- [PROMPT]: Without changing a word, return the listing below, minus its images.

··· RECORDS SUPPLIED

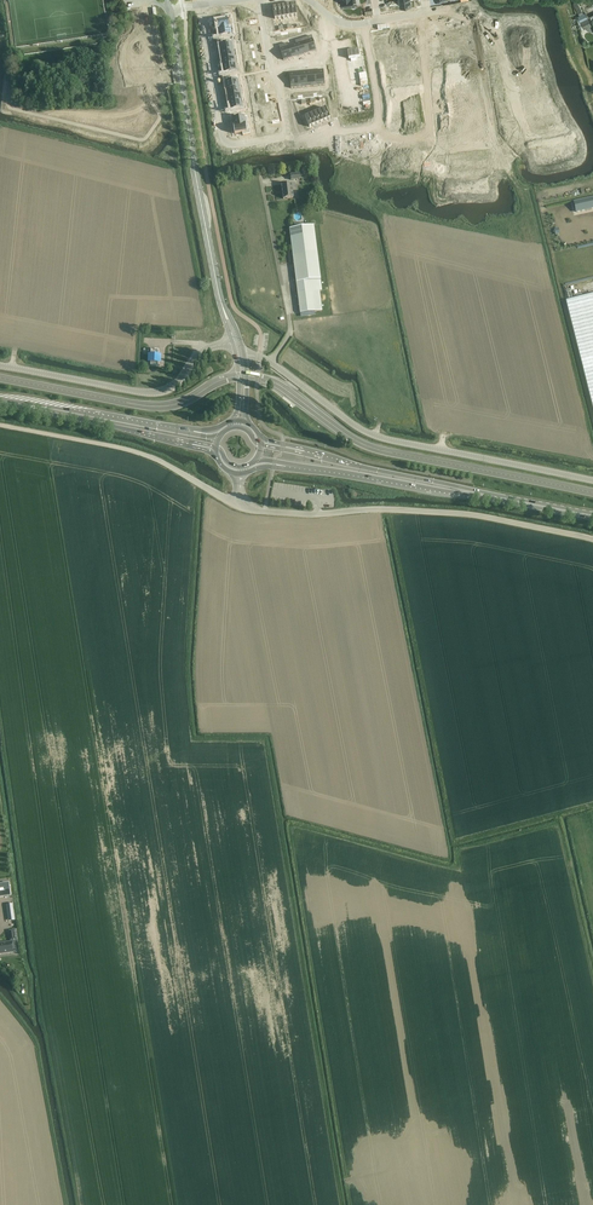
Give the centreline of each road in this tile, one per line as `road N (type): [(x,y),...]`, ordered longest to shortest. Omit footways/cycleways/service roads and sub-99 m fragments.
road 1 (track): [(342,1204),(266,739),(193,739),(187,660),(199,484)]
road 2 (track): [(0,725),(77,1204)]
road 3 (track): [(592,971),(559,823),(457,851),(451,867),(294,825),(288,831)]
road 4 (unclassified): [(592,481),(374,437),(238,347)]
road 5 (track): [(288,831),(349,1204)]
road 6 (tertiary): [(238,347),(216,286),(169,9)]
road 7 (residential): [(259,0),(288,136),(230,145),(199,4)]
road 8 (unclassified): [(238,347),(204,351),(176,384),(155,393),(0,365)]
road 9 (unclassified): [(338,513),(466,514),(592,539)]
road 10 (unclassified): [(0,425),(140,453),(236,506)]
road 11 (track): [(66,1204),(35,1042),(0,997)]
road 12 (primary): [(287,464),(501,499)]
road 13 (primary): [(501,499),(304,454)]
road 14 (primary): [(1,402),(192,442)]
road 15 (primary): [(193,434),(1,402)]
road 16 (residential): [(428,13),(431,140),(384,143)]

······

- [ANSWER FOR THE TASK]:
Give the centreline of each road in this tile, one per line as `road N (type): [(x,y),...]`, ordered longest to shortest. Omit footways/cycleways/service roads and sub-99 m fragments.
road 1 (track): [(342,1204),(266,739),(193,739),(187,660),(199,484)]
road 2 (track): [(0,725),(77,1204)]
road 3 (track): [(592,971),(559,823),(457,851),(451,867),(294,825),(288,831)]
road 4 (unclassified): [(592,481),(374,437),(238,347)]
road 5 (track): [(288,831),(349,1204)]
road 6 (tertiary): [(238,347),(216,286),(169,9)]
road 7 (residential): [(259,0),(288,136),(230,145),(199,4)]
road 8 (unclassified): [(238,347),(204,351),(176,384),(155,393),(0,365)]
road 9 (unclassified): [(338,513),(466,514),(592,539)]
road 10 (unclassified): [(0,425),(140,453),(236,506)]
road 11 (track): [(66,1204),(35,1042),(0,997)]
road 12 (primary): [(287,464),(501,499)]
road 13 (primary): [(501,499),(304,454)]
road 14 (primary): [(1,402),(192,442)]
road 15 (primary): [(193,434),(1,402)]
road 16 (residential): [(428,13),(431,140),(384,143)]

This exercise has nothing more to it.